Task: Please state how many lines in the records contain the string "TRIG", with no words besides the number.

Records:
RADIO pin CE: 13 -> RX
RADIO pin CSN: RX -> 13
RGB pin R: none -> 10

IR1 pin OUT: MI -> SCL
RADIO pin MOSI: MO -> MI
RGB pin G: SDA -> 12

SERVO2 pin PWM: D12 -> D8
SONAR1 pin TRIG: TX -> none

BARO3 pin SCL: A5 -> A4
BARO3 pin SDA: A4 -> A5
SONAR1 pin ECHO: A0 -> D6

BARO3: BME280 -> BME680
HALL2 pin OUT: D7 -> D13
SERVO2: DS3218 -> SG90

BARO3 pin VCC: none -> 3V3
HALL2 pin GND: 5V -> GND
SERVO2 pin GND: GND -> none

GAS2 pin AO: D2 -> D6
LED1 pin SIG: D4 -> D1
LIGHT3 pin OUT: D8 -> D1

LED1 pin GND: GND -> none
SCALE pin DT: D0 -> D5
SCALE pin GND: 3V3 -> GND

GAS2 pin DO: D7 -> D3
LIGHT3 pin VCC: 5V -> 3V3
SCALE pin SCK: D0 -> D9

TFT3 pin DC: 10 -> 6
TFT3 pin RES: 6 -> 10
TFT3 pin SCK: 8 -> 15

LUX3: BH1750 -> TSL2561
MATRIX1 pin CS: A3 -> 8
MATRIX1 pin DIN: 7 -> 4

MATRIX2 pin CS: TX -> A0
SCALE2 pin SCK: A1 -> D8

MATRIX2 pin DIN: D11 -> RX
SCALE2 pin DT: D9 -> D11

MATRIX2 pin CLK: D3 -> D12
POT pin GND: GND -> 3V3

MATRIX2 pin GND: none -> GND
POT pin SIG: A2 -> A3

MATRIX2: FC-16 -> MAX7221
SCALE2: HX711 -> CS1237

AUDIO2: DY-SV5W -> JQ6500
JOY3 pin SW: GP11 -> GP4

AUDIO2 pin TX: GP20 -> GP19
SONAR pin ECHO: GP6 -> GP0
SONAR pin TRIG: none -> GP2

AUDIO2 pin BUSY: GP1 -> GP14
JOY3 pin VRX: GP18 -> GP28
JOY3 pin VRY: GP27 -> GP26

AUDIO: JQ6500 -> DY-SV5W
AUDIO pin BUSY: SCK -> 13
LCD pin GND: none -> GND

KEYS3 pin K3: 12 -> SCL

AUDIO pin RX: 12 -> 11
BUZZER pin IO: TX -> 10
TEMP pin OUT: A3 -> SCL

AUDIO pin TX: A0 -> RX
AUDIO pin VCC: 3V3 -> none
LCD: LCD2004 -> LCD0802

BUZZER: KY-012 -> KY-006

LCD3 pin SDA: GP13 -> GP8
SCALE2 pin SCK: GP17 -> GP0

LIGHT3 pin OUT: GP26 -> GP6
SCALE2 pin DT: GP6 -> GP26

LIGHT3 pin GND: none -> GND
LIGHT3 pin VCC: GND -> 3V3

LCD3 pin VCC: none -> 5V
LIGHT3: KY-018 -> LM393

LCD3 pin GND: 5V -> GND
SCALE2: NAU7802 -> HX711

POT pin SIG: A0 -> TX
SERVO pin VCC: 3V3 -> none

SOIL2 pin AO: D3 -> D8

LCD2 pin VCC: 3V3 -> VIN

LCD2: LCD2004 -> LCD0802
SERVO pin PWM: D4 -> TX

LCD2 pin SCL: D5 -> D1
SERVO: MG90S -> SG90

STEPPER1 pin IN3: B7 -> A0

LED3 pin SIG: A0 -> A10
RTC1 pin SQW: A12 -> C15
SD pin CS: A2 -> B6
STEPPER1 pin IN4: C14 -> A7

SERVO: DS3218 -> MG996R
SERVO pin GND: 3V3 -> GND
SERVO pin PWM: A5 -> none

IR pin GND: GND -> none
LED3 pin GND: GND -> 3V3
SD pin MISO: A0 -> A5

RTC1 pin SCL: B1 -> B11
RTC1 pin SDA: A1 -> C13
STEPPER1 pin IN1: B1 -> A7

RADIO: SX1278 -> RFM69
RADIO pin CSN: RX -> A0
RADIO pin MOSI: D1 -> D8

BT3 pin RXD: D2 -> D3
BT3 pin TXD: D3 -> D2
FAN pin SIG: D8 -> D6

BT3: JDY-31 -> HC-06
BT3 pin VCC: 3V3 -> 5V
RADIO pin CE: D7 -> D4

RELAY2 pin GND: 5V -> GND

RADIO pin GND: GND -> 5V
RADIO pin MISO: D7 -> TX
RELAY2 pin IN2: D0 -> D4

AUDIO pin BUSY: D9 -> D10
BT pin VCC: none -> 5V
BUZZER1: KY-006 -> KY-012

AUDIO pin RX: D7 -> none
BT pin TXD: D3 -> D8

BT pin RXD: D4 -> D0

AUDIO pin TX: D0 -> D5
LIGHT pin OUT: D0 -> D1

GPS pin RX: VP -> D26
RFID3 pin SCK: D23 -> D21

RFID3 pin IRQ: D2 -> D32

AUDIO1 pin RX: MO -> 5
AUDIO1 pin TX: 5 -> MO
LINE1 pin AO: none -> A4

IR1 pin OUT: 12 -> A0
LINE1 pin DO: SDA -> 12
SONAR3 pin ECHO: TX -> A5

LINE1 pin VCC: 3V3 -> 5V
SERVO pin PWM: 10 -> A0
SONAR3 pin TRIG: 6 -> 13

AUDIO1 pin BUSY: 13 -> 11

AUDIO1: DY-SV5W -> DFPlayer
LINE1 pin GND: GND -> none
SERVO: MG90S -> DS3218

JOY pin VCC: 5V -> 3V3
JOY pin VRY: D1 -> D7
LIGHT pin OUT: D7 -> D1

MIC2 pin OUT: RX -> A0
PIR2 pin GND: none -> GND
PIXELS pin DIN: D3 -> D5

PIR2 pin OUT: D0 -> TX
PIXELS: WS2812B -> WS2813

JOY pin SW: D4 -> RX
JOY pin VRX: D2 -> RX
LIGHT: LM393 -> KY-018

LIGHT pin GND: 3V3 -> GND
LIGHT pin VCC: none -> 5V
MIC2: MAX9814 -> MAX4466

Problem solution: 3